### [What you have to do]
Copy every entry verbatim and skip the pictures.

[The input Boundary: Start]

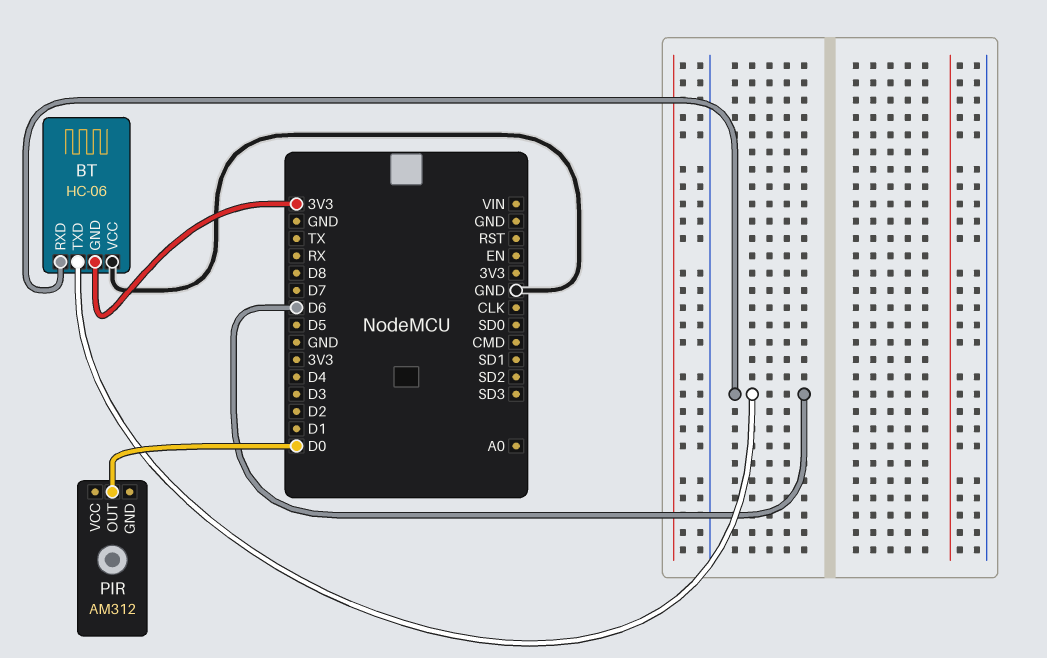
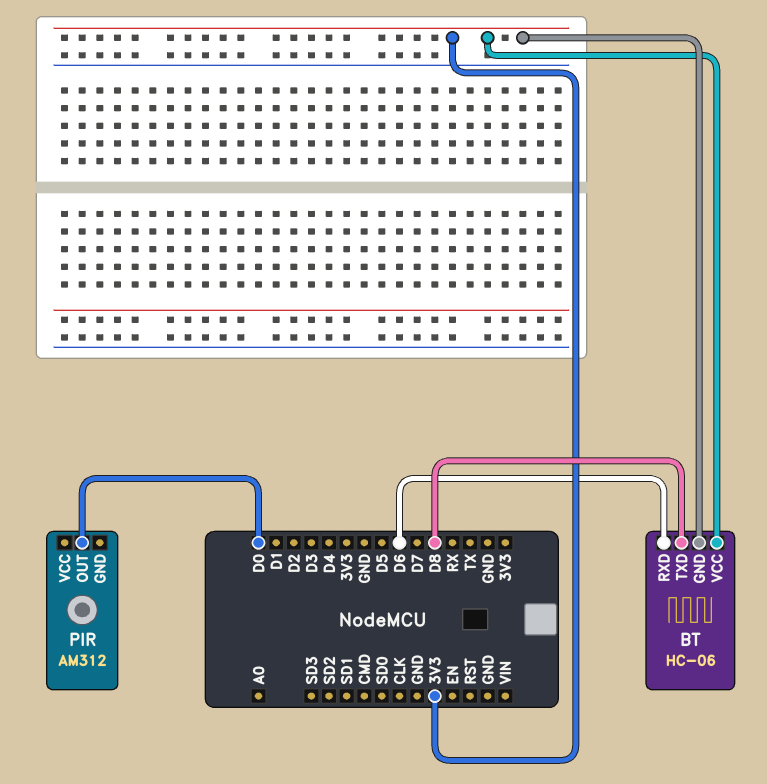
BT pin TXD: D6 -> D8
BT pin VCC: GND -> 3V3

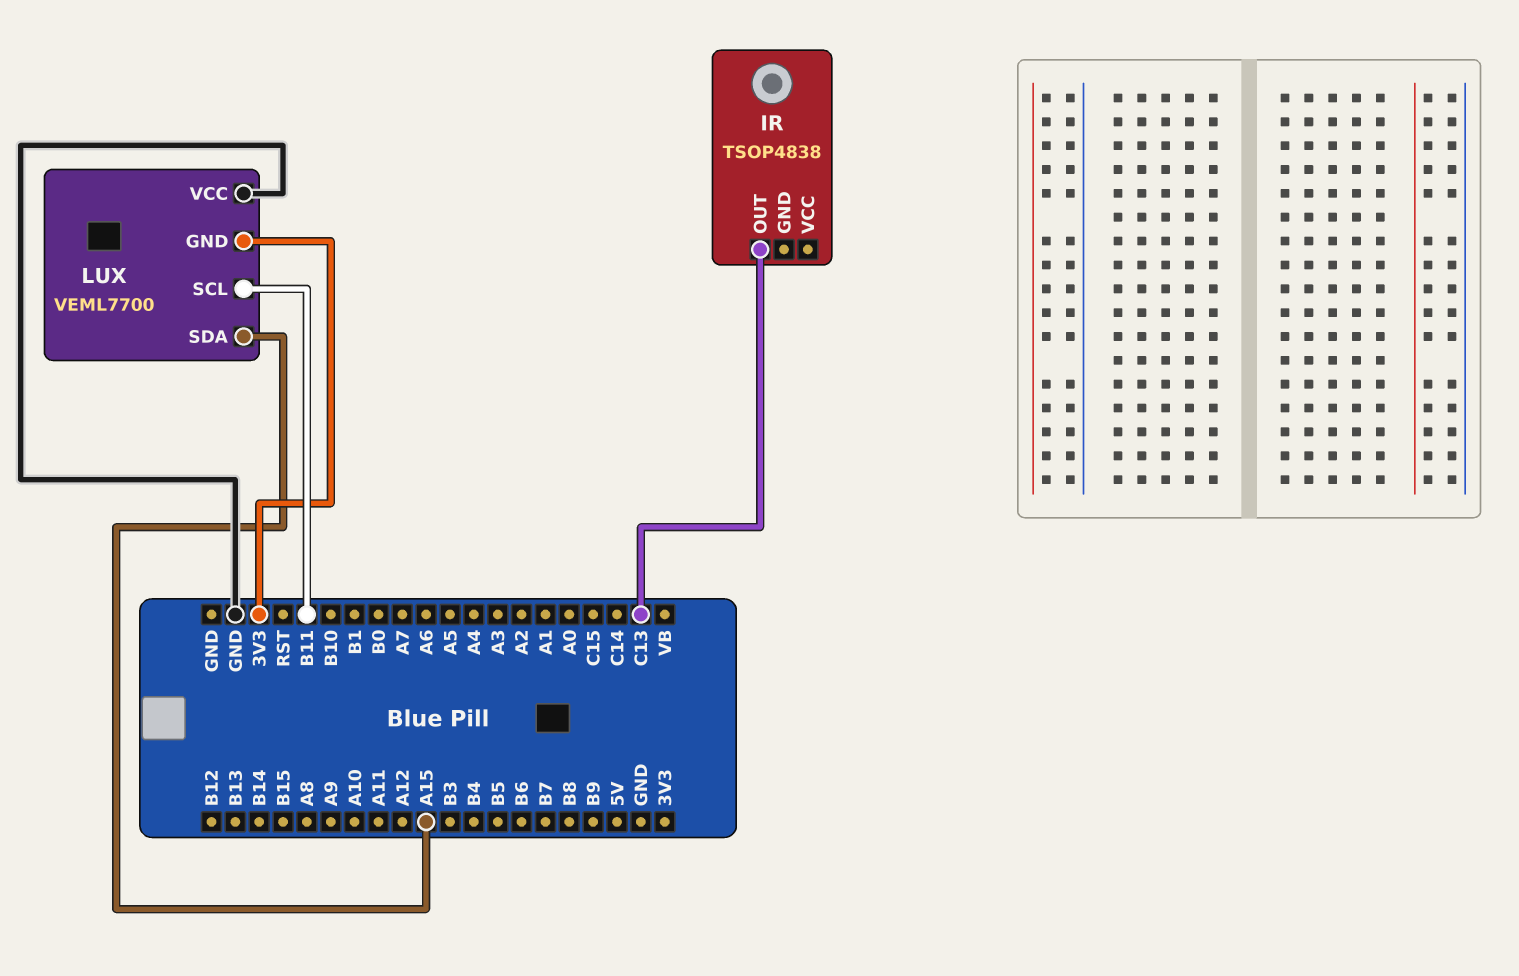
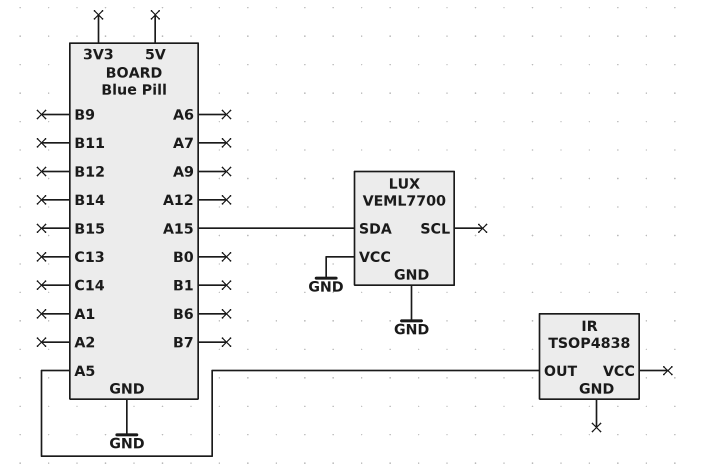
IR pin OUT: C13 -> A5
LUX pin GND: 3V3 -> GND
LUX pin SCL: B11 -> none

[The input Boundary: End]

### [Task response]
BT pin TXD: D6 -> D8
BT pin VCC: GND -> 3V3

IR pin OUT: C13 -> A5
LUX pin GND: 3V3 -> GND
LUX pin SCL: B11 -> none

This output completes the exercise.